→ **Task prompt**
Print everything from the start of the material down to the line containing "headboard (199, 1145)", with both ends included, in exactly the same form.

→ **Rows**

--- Start ---

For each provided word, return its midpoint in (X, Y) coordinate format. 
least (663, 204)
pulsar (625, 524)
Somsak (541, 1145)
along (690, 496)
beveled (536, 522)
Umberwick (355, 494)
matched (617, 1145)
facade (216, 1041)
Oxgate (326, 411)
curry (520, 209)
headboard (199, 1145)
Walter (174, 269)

--- End ---

→ **Correct answer**
For each provided word, return its midpoint in (X, Y) coordinate format. 
least (663, 204)
pulsar (625, 524)
Somsak (541, 1145)
along (690, 496)
beveled (536, 522)
Umberwick (355, 494)
matched (617, 1145)
facade (216, 1041)
Oxgate (326, 411)
curry (520, 209)
headboard (199, 1145)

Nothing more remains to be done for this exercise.